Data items
--- Begin ---

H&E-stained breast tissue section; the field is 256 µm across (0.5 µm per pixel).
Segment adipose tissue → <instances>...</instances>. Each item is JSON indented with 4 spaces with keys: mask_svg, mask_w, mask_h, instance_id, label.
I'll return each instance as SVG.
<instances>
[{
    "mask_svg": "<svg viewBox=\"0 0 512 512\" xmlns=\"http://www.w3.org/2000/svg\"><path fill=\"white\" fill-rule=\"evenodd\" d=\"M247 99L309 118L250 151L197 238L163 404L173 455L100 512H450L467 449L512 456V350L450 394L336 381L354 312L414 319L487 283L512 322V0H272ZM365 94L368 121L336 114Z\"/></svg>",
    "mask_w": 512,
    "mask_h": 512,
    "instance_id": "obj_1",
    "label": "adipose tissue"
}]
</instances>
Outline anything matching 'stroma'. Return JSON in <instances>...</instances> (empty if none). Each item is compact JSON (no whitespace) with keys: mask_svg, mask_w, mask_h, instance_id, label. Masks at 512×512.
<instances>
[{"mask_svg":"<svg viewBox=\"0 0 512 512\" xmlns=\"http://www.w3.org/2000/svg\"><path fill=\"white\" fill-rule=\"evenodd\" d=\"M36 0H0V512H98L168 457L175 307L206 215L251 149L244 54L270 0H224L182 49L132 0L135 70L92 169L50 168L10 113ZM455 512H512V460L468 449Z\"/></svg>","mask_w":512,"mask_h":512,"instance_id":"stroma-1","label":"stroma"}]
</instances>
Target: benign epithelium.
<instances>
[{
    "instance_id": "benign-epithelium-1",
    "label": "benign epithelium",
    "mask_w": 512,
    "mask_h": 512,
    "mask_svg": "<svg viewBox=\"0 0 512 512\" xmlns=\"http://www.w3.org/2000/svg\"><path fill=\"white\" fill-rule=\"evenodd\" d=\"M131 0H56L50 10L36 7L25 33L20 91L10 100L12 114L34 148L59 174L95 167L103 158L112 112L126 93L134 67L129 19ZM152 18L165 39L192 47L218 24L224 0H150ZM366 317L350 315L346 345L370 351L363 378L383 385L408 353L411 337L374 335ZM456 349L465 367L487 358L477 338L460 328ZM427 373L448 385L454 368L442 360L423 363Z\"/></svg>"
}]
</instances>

--- End ---

(TO DO): Return all of the above records exactly, leaving no line out.

(CORRECT RESPONSE):
H&E-stained breast tissue section; the field is 256 µm across (0.5 µm per pixel).
Segment adipose tissue → <instances>...</instances>. Each item is JSON indented with 4 spaces with keys: mask_svg, mask_w, mask_h, instance_id, label.
I'll return each instance as SVG.
<instances>
[{
    "mask_svg": "<svg viewBox=\"0 0 512 512\" xmlns=\"http://www.w3.org/2000/svg\"><path fill=\"white\" fill-rule=\"evenodd\" d=\"M247 99L309 118L250 151L197 238L163 404L173 455L100 512H450L467 449L512 456V350L450 394L336 381L354 312L414 319L487 283L512 322V0H272ZM365 94L368 121L336 114Z\"/></svg>",
    "mask_w": 512,
    "mask_h": 512,
    "instance_id": "obj_1",
    "label": "adipose tissue"
}]
</instances>
Outline anything matching 'stroma'. Return JSON in <instances>...</instances> (empty if none). Each item is compact JSON (no whitespace) with keys: mask_svg, mask_w, mask_h, instance_id, label. Masks at 512×512.
<instances>
[{"mask_svg":"<svg viewBox=\"0 0 512 512\" xmlns=\"http://www.w3.org/2000/svg\"><path fill=\"white\" fill-rule=\"evenodd\" d=\"M36 0H0V512H98L168 457L175 307L206 215L251 149L244 54L270 0H224L182 49L132 0L135 70L92 169L50 168L10 113ZM455 512H512V460L468 449Z\"/></svg>","mask_w":512,"mask_h":512,"instance_id":"stroma-1","label":"stroma"}]
</instances>
Target: benign epithelium.
<instances>
[{
    "instance_id": "benign-epithelium-1",
    "label": "benign epithelium",
    "mask_w": 512,
    "mask_h": 512,
    "mask_svg": "<svg viewBox=\"0 0 512 512\" xmlns=\"http://www.w3.org/2000/svg\"><path fill=\"white\" fill-rule=\"evenodd\" d=\"M131 0H56L50 10L36 7L25 33L20 91L10 100L12 114L34 148L59 174L95 167L103 158L112 112L126 93L134 67L129 19ZM152 18L165 39L192 47L218 24L224 0H150ZM366 317L350 315L346 345L370 351L363 378L383 385L408 353L411 337L374 335ZM456 349L465 367L487 358L477 338L460 328ZM427 373L448 385L454 368L442 360L423 363Z\"/></svg>"
}]
</instances>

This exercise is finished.